[Dataset items]
Start of Block

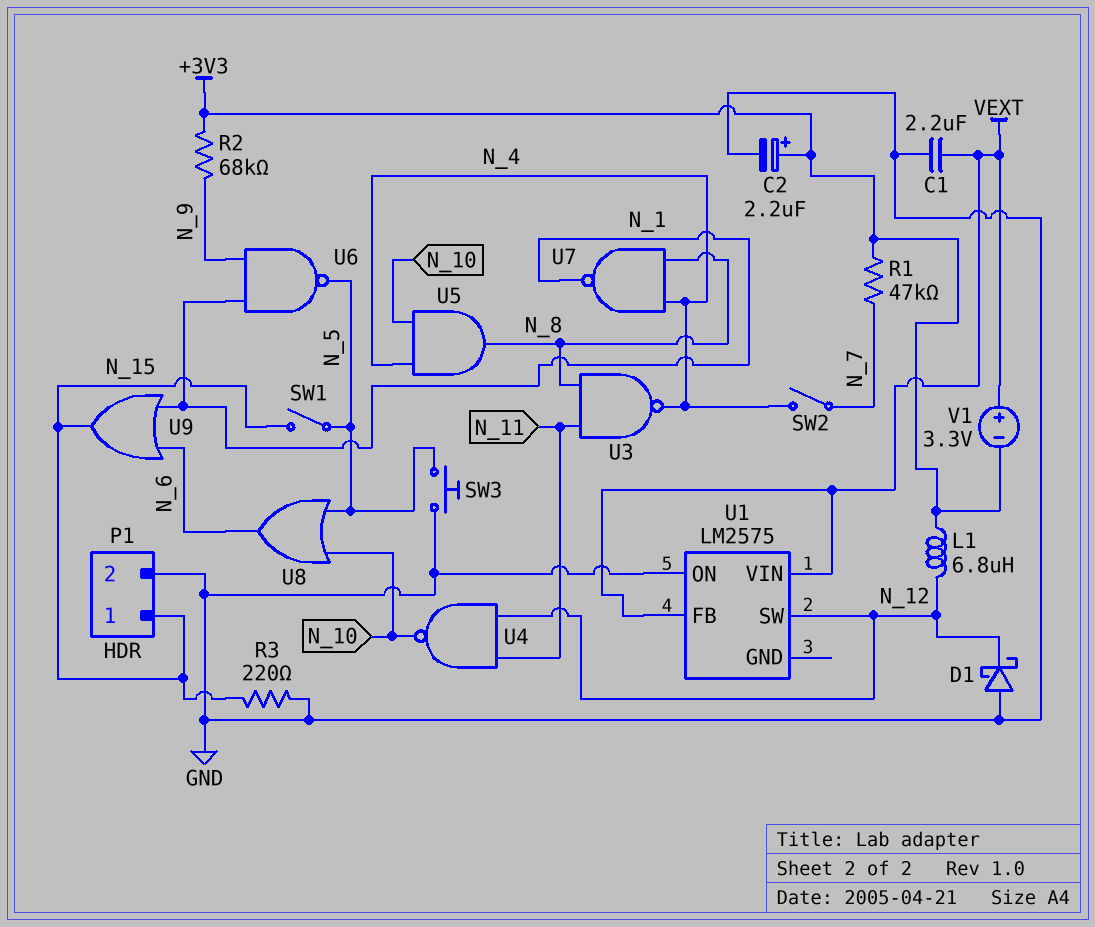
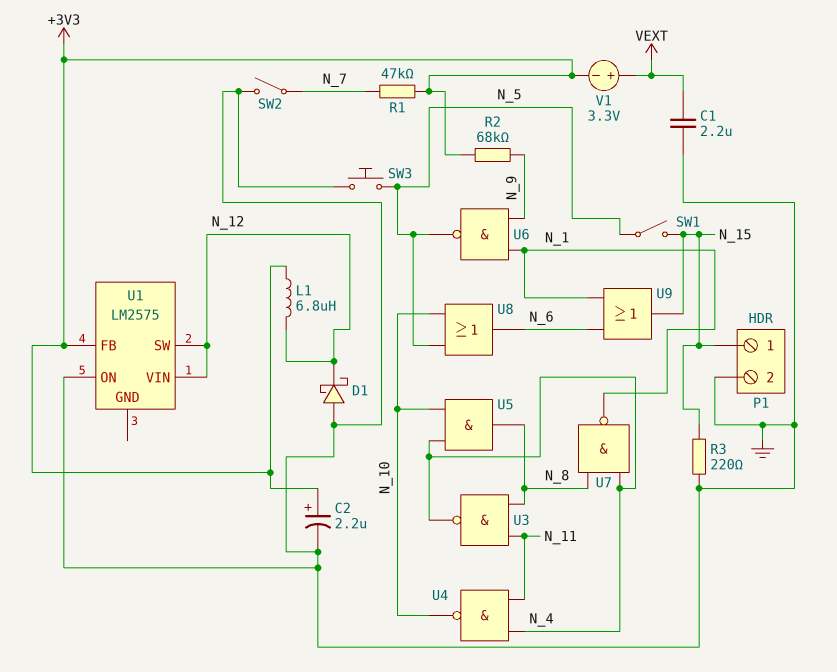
SW2: switch (N_4, N_7) -> switch (GND, N_7)
U1 pin FB: VEXT -> +3V3
U1 pin VIN: VEXT -> N_12
U4: NAND (in N_11, in N_12, out N_10) -> NAND (in N_4, in N_11, out N_10)

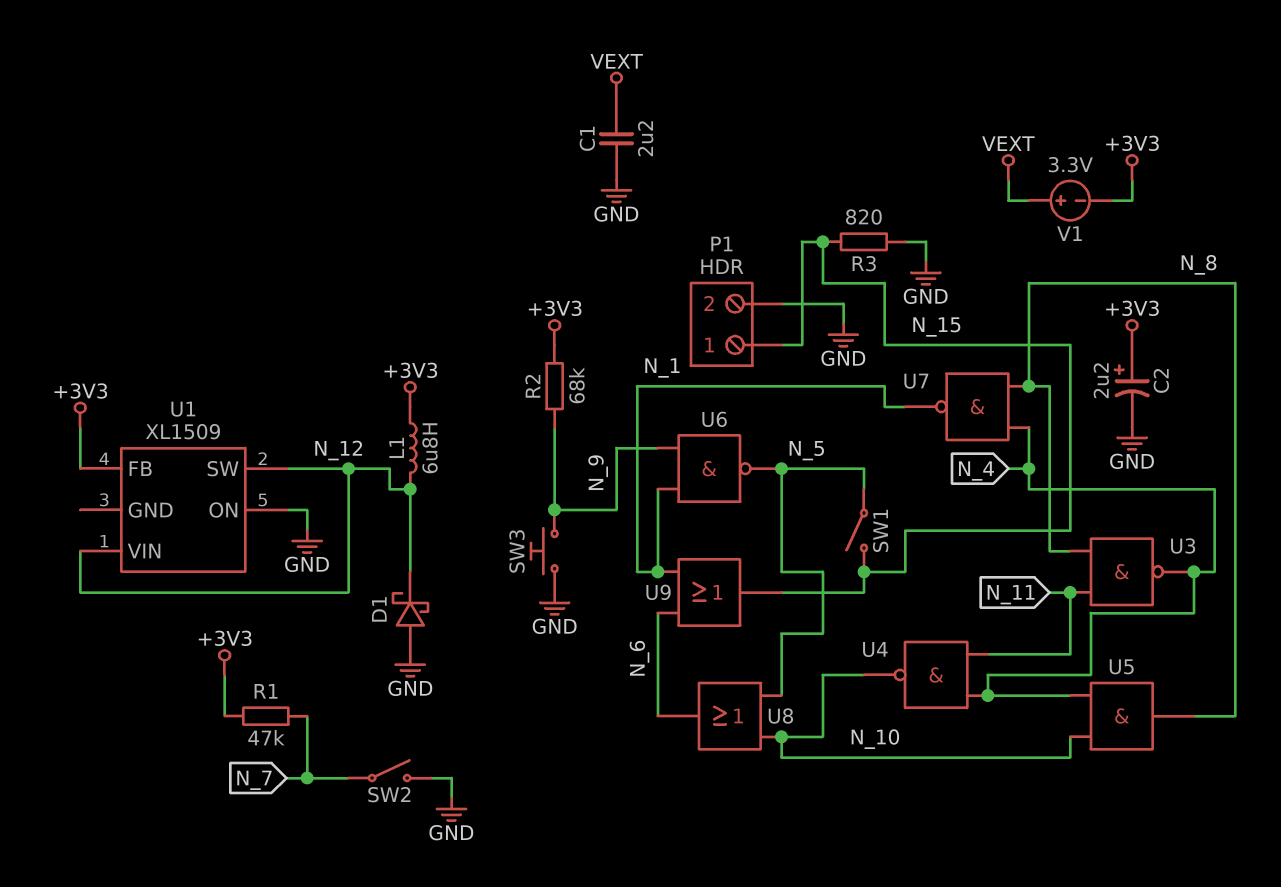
R3: 220 (GND, N_15) -> 820 (GND, N_15)
SW3: button (GND, N_5) -> button (GND, N_9)
U1: LM2575 -> XL1509

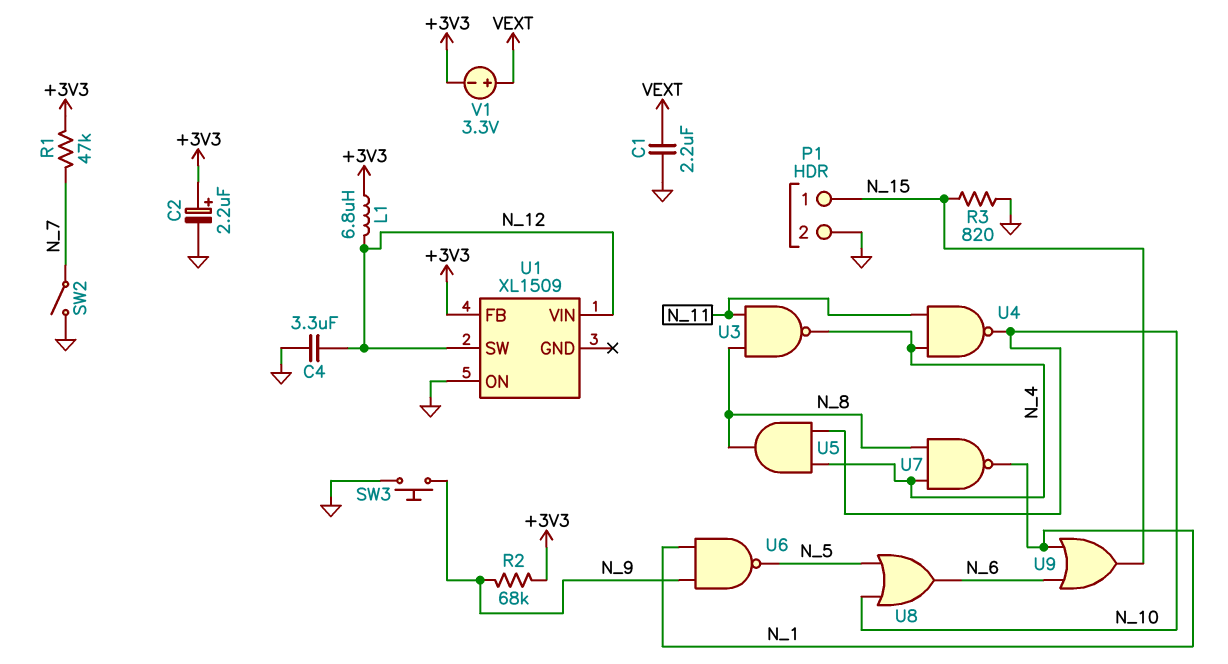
C4: none -> 3.3uF (GND, N_12)
D1: schottky (A GND, K N_12) -> none
SW1: switch (N_5, N_15) -> none

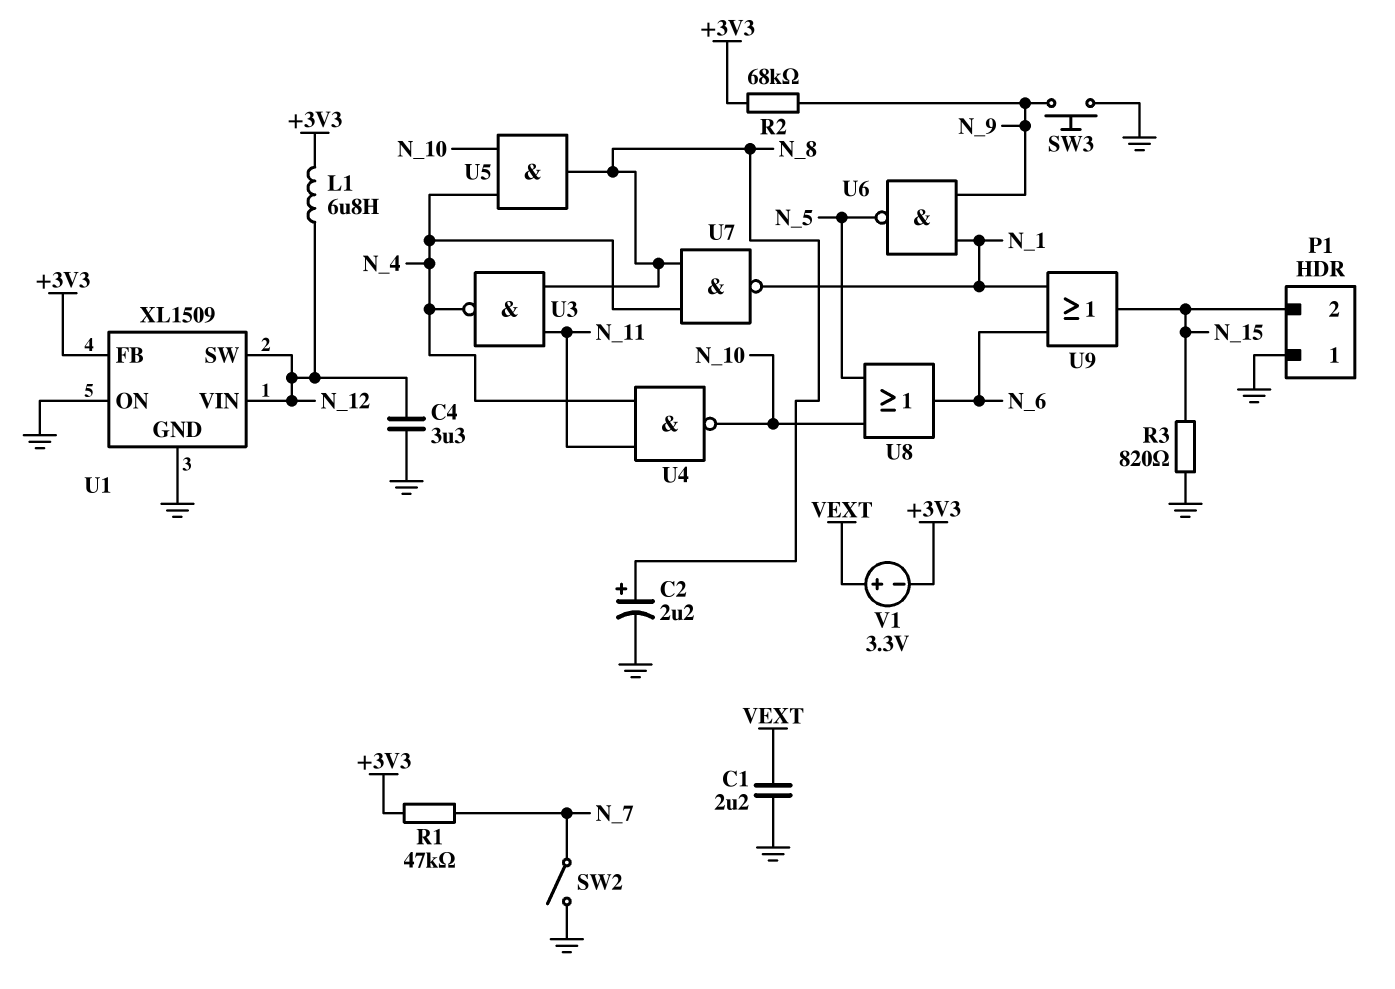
C2: 2.2uF (plus +3V3, minus GND) -> 2.2uF (plus N_8, minus GND)
P1 pin 1: N_15 -> GND
P1 pin 2: GND -> N_15
U1 pin GND: none -> GND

End of Block

Directions for this task ▸ Please give every line above again word for word, apart from the pictures.

Task answer ▸
SW2: switch (N_4, N_7) -> switch (GND, N_7)
U1 pin FB: VEXT -> +3V3
U1 pin VIN: VEXT -> N_12
U4: NAND (in N_11, in N_12, out N_10) -> NAND (in N_4, in N_11, out N_10)

R3: 220 (GND, N_15) -> 820 (GND, N_15)
SW3: button (GND, N_5) -> button (GND, N_9)
U1: LM2575 -> XL1509

C4: none -> 3.3uF (GND, N_12)
D1: schottky (A GND, K N_12) -> none
SW1: switch (N_5, N_15) -> none

C2: 2.2uF (plus +3V3, minus GND) -> 2.2uF (plus N_8, minus GND)
P1 pin 1: N_15 -> GND
P1 pin 2: GND -> N_15
U1 pin GND: none -> GND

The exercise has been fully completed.